DATA PROVIDED –
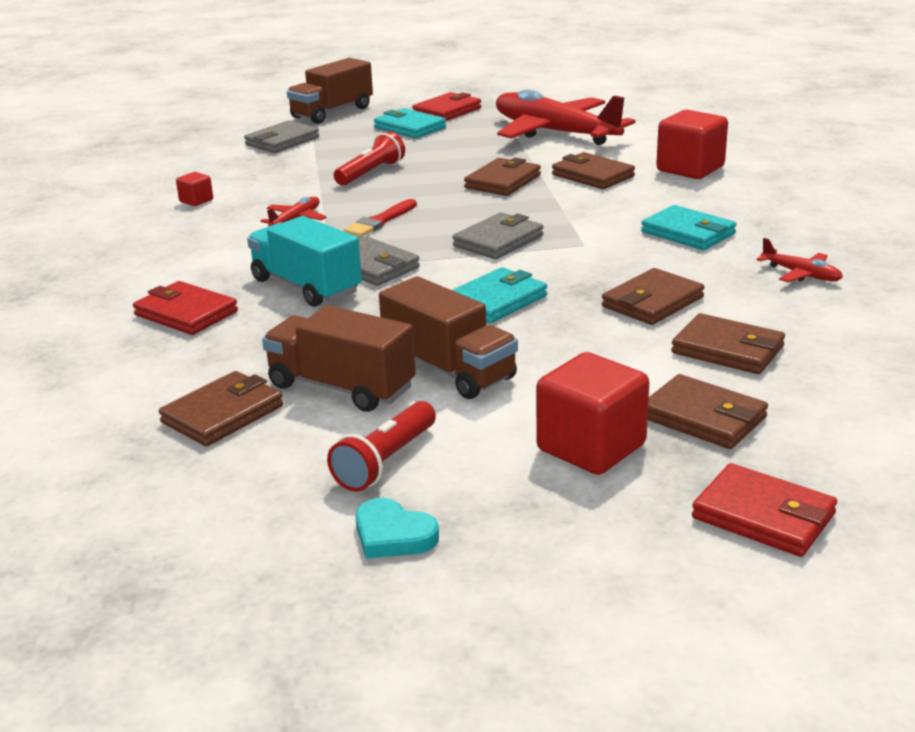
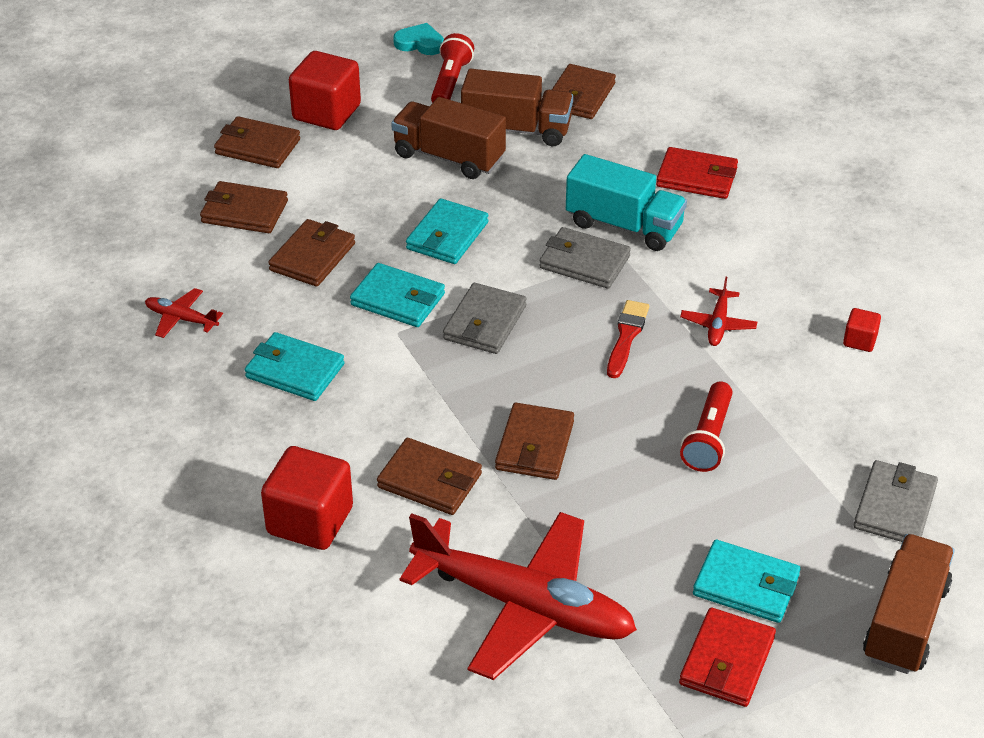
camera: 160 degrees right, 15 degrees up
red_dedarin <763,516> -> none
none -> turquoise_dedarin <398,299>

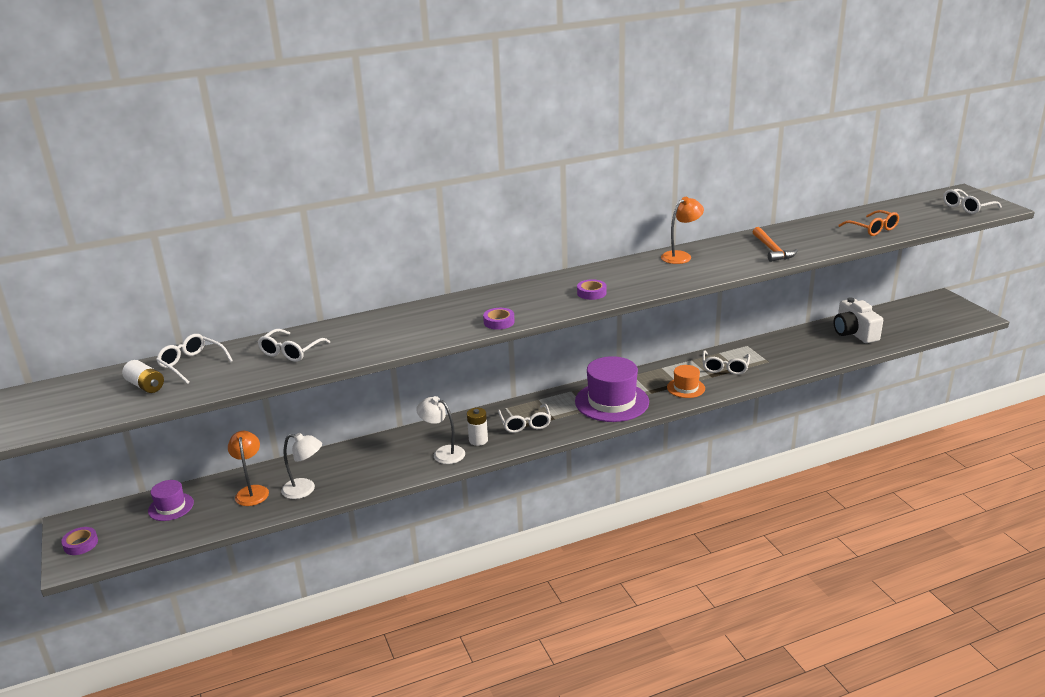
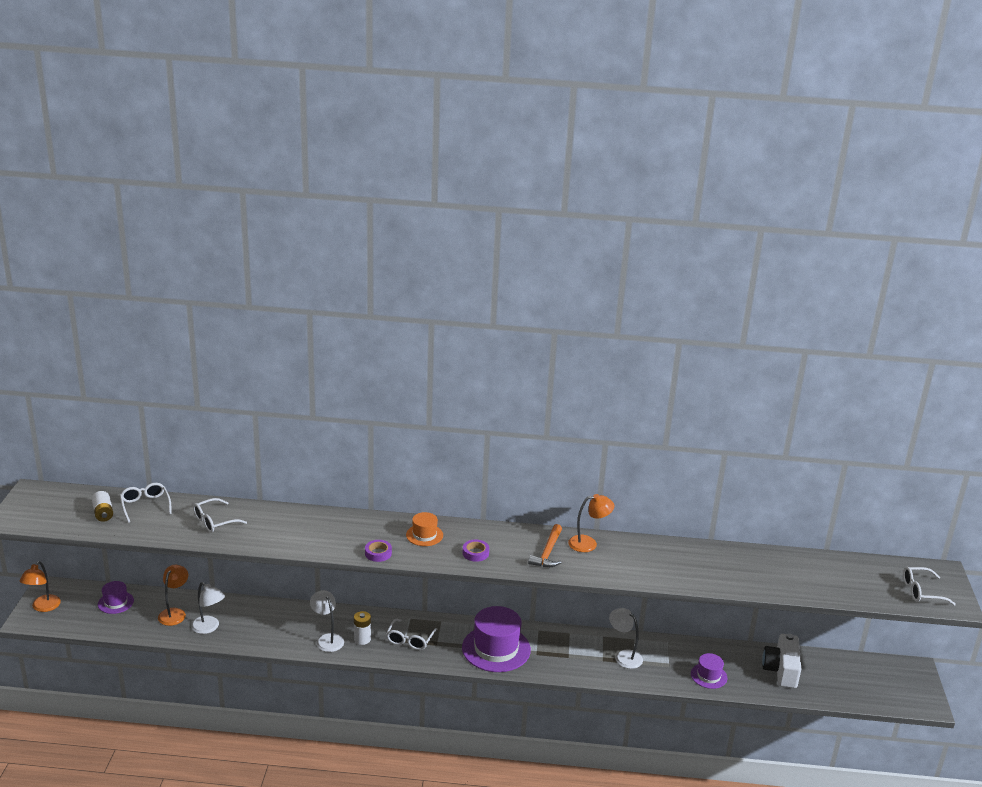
camera: 25 degrees right, 0 degrees up
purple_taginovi <81,544> -> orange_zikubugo <43,607>
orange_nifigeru <686,388> -> orange_nifigeru <424,535>, move
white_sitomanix <725,367> -> white_zikubugo <624,656>
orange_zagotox <772,250> -> orange_zagotox <547,552>, move
orange_sitomanix <872,229> -> none
none -> purple_nifigeru <708,676>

TASK DIRECTIONS –
Give back exactly, and solely, the section of the data above bounded by the line containing "red_dedarin <763,516> -> none" and the line containing "white_sitomanix <725,367> ->", both bounding lines included and pictures omitted.

EXERCISE RESPONSE –
red_dedarin <763,516> -> none
none -> turquoise_dedarin <398,299>

camera: 25 degrees right, 0 degrees up
purple_taginovi <81,544> -> orange_zikubugo <43,607>
orange_nifigeru <686,388> -> orange_nifigeru <424,535>, move
white_sitomanix <725,367> -> white_zikubugo <624,656>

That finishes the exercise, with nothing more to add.